[Content revision data]

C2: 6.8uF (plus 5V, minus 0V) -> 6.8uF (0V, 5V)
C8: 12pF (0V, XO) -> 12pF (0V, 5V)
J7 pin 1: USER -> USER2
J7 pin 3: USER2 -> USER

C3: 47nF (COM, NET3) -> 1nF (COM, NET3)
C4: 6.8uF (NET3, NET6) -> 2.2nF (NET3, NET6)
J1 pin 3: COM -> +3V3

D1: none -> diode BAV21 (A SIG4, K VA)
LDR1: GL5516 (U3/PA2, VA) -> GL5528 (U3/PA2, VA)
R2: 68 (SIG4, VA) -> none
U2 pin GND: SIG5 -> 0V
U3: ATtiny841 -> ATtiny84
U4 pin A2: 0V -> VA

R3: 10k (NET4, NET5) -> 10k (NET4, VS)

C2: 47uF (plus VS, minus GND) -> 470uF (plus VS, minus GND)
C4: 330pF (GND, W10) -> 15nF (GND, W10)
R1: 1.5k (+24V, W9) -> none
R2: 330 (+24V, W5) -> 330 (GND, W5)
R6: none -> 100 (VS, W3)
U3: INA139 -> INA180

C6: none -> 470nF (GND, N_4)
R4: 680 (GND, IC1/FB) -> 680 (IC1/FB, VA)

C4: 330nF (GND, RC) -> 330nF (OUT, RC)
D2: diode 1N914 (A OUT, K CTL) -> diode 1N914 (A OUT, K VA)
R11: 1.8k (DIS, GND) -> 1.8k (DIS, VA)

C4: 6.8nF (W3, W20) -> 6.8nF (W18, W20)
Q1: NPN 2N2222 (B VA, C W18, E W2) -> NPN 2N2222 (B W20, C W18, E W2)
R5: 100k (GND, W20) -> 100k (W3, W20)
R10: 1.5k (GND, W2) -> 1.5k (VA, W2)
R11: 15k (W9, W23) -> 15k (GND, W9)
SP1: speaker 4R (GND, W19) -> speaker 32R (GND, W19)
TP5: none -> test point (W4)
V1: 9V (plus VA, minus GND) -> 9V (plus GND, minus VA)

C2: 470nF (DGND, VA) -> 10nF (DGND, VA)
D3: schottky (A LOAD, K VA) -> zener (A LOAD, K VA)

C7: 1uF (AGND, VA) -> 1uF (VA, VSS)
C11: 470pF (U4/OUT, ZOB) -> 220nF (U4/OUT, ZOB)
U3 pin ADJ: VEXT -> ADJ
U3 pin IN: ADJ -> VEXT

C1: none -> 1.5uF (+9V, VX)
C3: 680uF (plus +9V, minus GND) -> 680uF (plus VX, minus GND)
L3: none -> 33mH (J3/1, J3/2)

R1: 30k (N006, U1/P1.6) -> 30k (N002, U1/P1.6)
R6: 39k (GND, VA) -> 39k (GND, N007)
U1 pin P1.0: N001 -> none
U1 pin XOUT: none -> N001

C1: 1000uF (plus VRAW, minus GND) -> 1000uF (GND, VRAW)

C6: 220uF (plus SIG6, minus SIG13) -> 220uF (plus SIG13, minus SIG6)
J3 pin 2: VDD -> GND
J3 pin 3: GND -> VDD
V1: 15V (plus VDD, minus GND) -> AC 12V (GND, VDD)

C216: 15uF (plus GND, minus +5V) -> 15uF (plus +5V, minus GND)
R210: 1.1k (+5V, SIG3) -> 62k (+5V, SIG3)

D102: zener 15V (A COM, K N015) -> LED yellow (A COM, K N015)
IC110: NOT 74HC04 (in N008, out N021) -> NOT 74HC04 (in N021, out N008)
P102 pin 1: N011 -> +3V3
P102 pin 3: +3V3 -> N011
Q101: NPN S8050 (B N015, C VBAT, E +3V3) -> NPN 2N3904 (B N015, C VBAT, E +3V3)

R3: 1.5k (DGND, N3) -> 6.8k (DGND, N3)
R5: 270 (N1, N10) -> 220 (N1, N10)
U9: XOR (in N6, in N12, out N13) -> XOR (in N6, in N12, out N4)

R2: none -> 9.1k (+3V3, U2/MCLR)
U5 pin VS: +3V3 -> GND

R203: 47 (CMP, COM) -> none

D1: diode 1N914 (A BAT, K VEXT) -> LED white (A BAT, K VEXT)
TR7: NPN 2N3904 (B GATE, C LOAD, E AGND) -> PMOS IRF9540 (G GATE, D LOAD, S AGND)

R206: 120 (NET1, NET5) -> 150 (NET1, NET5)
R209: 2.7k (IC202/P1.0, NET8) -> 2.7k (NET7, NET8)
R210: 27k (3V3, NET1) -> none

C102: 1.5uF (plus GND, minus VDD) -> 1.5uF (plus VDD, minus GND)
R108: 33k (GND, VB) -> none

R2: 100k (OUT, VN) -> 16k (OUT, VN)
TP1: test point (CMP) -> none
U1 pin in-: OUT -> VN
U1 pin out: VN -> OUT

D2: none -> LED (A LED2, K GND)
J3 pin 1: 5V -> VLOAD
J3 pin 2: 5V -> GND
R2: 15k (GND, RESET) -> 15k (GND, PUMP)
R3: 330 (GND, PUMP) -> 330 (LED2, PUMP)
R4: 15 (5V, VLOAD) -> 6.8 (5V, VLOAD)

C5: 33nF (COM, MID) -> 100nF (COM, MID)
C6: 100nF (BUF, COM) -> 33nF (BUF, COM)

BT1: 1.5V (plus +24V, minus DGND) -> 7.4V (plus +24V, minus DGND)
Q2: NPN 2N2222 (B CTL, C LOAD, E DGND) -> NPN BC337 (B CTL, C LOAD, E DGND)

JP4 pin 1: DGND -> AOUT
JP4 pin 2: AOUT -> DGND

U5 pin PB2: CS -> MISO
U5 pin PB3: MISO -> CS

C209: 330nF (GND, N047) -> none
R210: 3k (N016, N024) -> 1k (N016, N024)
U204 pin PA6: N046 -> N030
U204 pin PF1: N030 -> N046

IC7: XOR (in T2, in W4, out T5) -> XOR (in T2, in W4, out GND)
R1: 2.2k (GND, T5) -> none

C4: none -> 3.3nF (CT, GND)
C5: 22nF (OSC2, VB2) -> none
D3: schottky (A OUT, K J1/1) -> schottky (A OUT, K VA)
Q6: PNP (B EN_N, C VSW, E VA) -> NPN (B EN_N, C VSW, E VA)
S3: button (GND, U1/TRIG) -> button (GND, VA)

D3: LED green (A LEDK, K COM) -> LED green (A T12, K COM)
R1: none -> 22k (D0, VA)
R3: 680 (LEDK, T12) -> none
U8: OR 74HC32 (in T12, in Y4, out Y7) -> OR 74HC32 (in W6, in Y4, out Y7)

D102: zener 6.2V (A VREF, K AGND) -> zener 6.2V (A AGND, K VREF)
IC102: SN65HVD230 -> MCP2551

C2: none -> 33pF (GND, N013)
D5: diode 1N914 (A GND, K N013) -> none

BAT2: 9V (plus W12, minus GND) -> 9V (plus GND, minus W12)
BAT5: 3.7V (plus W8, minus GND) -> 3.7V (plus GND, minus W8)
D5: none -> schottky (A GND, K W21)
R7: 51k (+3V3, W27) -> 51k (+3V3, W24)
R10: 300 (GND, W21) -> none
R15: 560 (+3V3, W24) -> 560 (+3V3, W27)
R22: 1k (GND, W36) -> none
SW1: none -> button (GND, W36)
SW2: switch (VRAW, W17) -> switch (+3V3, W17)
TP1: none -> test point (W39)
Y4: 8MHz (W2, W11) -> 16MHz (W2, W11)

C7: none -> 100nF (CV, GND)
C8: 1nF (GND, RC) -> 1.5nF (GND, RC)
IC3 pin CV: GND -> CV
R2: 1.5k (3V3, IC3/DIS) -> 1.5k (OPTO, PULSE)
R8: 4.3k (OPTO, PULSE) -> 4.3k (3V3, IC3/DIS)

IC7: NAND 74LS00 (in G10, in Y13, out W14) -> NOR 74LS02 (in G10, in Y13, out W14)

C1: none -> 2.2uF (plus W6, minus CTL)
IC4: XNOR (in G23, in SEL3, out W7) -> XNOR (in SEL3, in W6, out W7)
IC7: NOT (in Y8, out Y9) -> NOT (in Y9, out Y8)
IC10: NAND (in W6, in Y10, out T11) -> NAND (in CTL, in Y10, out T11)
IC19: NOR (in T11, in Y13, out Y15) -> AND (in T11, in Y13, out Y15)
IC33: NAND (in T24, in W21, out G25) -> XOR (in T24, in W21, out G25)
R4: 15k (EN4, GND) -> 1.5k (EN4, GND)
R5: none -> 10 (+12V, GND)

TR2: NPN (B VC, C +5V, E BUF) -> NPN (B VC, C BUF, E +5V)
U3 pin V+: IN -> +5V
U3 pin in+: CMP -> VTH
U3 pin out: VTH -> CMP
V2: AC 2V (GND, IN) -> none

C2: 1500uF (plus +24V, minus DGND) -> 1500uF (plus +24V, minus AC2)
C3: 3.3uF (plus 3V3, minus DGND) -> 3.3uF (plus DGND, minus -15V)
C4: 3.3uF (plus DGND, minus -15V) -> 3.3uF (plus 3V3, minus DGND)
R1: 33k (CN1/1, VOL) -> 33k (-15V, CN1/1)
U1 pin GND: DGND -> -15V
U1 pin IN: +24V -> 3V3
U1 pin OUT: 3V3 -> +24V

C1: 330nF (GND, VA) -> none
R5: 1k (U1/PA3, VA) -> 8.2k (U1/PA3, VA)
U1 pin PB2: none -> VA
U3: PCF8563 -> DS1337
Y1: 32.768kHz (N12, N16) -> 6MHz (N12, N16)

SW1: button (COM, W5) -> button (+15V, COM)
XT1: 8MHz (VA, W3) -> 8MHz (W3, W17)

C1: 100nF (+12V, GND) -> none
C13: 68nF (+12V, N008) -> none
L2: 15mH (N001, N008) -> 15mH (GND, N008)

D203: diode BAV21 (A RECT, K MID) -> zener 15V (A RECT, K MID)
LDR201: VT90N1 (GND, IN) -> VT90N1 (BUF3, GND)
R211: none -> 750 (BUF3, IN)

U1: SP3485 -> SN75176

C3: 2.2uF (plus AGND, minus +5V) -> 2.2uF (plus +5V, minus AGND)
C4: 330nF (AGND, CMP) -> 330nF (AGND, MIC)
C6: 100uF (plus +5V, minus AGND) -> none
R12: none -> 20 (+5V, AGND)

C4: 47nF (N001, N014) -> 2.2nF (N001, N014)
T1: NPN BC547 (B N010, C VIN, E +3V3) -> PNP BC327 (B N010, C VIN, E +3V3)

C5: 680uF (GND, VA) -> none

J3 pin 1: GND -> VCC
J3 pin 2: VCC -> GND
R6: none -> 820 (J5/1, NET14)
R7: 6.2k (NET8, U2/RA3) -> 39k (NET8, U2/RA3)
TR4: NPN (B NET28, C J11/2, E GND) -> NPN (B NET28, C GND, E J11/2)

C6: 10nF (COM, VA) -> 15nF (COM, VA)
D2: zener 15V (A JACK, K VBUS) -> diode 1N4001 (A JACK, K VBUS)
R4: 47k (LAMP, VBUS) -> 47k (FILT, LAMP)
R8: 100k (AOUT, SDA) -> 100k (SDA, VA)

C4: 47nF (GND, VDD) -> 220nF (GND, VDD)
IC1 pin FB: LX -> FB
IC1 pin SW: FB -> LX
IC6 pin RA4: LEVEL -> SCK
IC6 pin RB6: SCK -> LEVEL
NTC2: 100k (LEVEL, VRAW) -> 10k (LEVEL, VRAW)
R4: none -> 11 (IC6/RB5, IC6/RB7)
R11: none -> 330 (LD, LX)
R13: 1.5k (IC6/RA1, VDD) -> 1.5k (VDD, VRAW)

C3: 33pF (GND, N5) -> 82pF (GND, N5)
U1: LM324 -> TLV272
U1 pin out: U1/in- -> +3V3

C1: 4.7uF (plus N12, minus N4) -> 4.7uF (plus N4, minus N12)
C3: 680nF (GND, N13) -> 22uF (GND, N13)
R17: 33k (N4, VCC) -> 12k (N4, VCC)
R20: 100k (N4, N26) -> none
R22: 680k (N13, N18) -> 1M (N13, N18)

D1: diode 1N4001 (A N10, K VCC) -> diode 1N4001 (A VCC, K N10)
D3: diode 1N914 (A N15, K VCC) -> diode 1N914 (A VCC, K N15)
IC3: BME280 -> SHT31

◆ Requirement: Extract exactly and only the lines above from the line containing "U5 pin PB2: CS -> MISO" through the line containing "SW2: switch (VRAW, W17) -> switch (+3V3, W17)", both end lines included.

◆ Solution below:
U5 pin PB2: CS -> MISO
U5 pin PB3: MISO -> CS

C209: 330nF (GND, N047) -> none
R210: 3k (N016, N024) -> 1k (N016, N024)
U204 pin PA6: N046 -> N030
U204 pin PF1: N030 -> N046

IC7: XOR (in T2, in W4, out T5) -> XOR (in T2, in W4, out GND)
R1: 2.2k (GND, T5) -> none

C4: none -> 3.3nF (CT, GND)
C5: 22nF (OSC2, VB2) -> none
D3: schottky (A OUT, K J1/1) -> schottky (A OUT, K VA)
Q6: PNP (B EN_N, C VSW, E VA) -> NPN (B EN_N, C VSW, E VA)
S3: button (GND, U1/TRIG) -> button (GND, VA)

D3: LED green (A LEDK, K COM) -> LED green (A T12, K COM)
R1: none -> 22k (D0, VA)
R3: 680 (LEDK, T12) -> none
U8: OR 74HC32 (in T12, in Y4, out Y7) -> OR 74HC32 (in W6, in Y4, out Y7)

D102: zener 6.2V (A VREF, K AGND) -> zener 6.2V (A AGND, K VREF)
IC102: SN65HVD230 -> MCP2551

C2: none -> 33pF (GND, N013)
D5: diode 1N914 (A GND, K N013) -> none

BAT2: 9V (plus W12, minus GND) -> 9V (plus GND, minus W12)
BAT5: 3.7V (plus W8, minus GND) -> 3.7V (plus GND, minus W8)
D5: none -> schottky (A GND, K W21)
R7: 51k (+3V3, W27) -> 51k (+3V3, W24)
R10: 300 (GND, W21) -> none
R15: 560 (+3V3, W24) -> 560 (+3V3, W27)
R22: 1k (GND, W36) -> none
SW1: none -> button (GND, W36)
SW2: switch (VRAW, W17) -> switch (+3V3, W17)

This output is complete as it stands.